• _EXERCISE OBJECTIVE_
Would you please set down the lines of the data from the one containing "STEPPER pin IN1: none -> GP14" to the final line, exactly and only those?

===== THE DATA =====

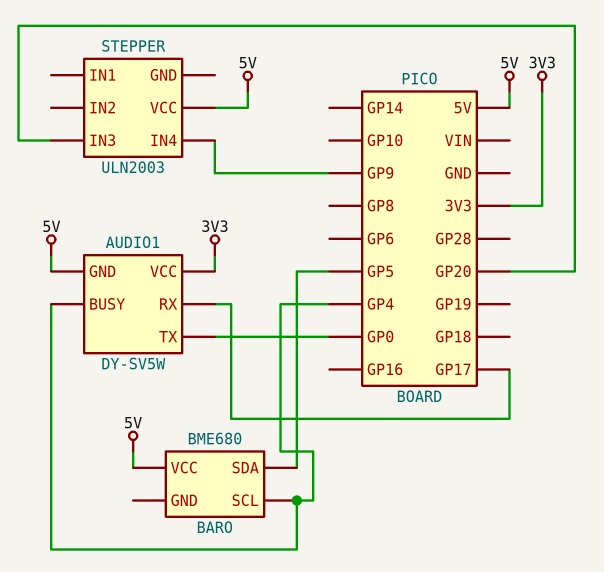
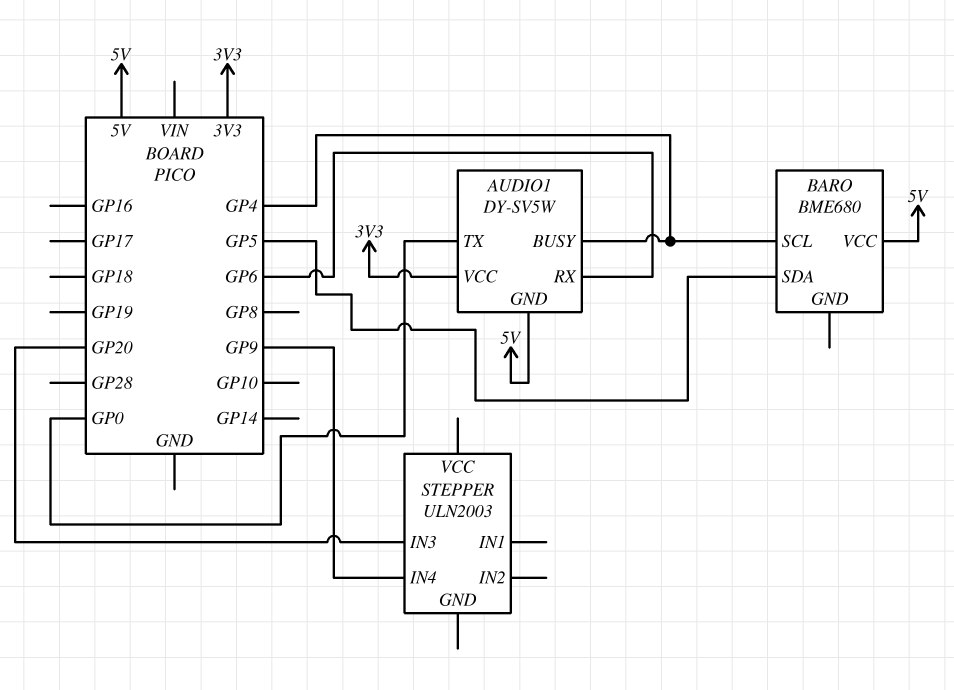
AUDIO1 pin RX: GP17 -> GP6
STEPPER pin VCC: 5V -> none

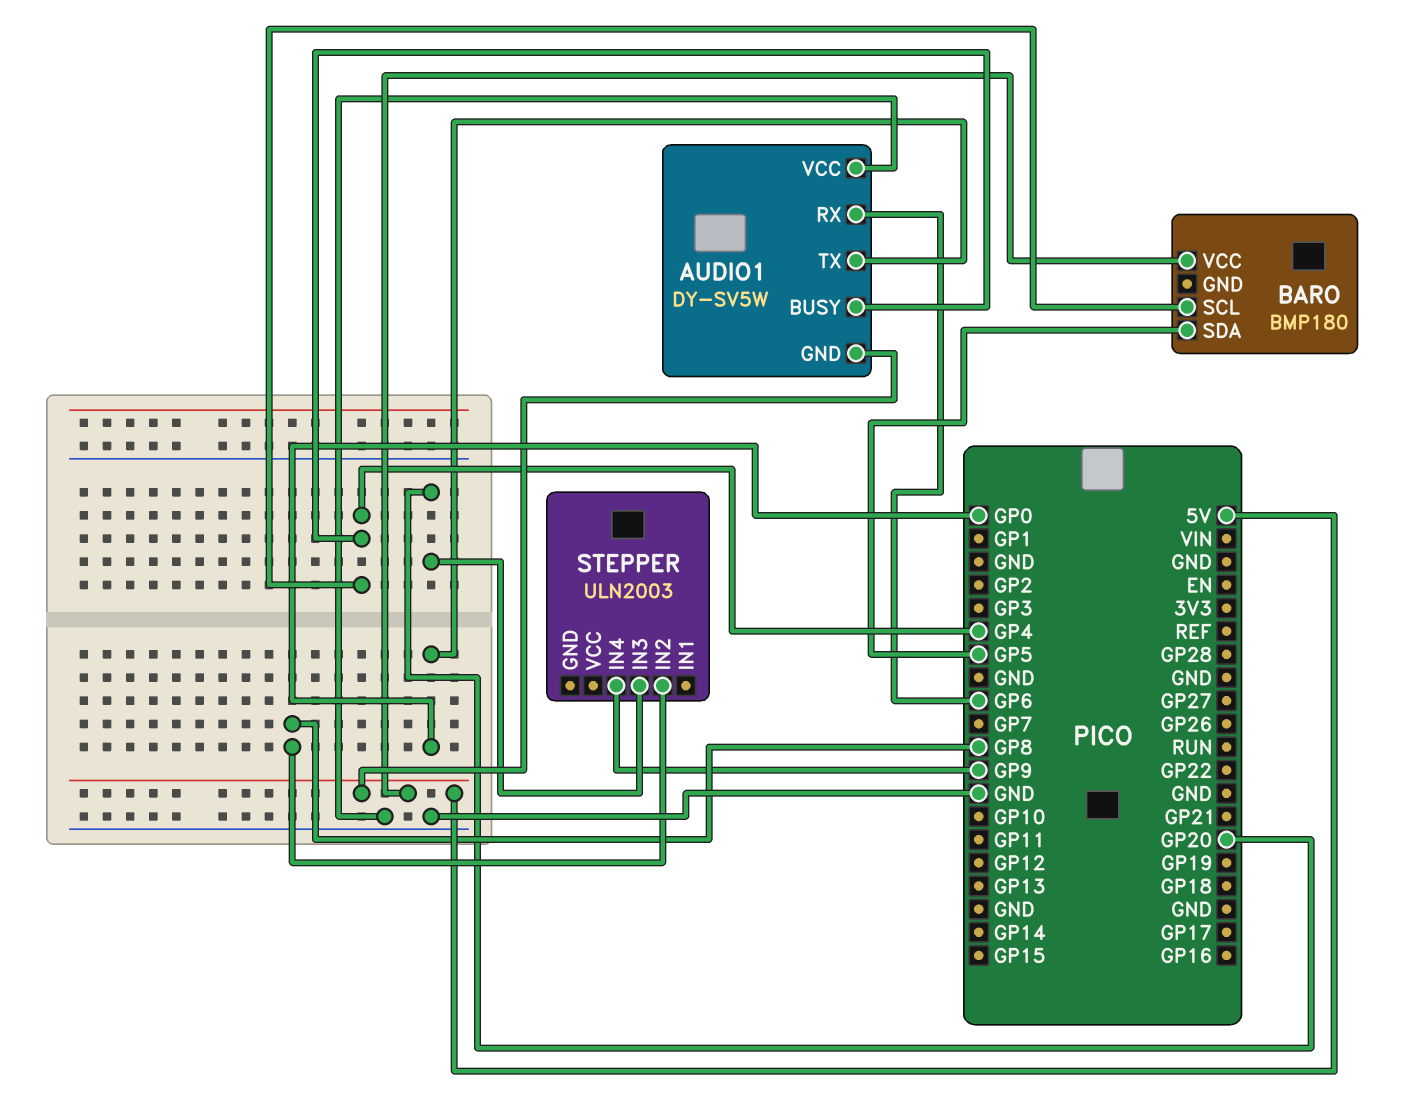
AUDIO1 pin VCC: 3V3 -> GND
BARO: BME680 -> BMP180
STEPPER pin IN2: none -> GP8

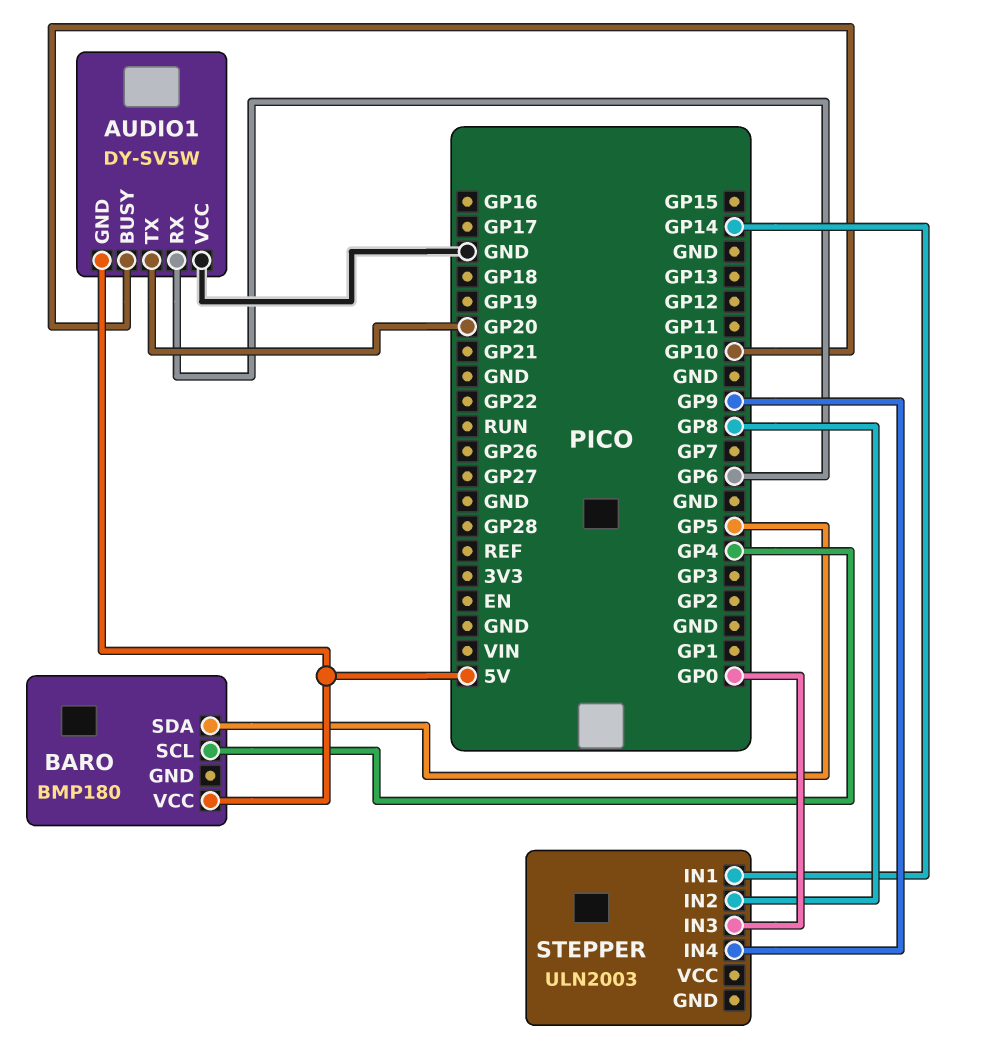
AUDIO1 pin BUSY: GP4 -> GP10
AUDIO1 pin TX: GP0 -> GP20
STEPPER pin IN1: none -> GP14
STEPPER pin IN3: GP20 -> GP0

=====

• _OUTPUT OF THE EXERCISE_
STEPPER pin IN1: none -> GP14
STEPPER pin IN3: GP20 -> GP0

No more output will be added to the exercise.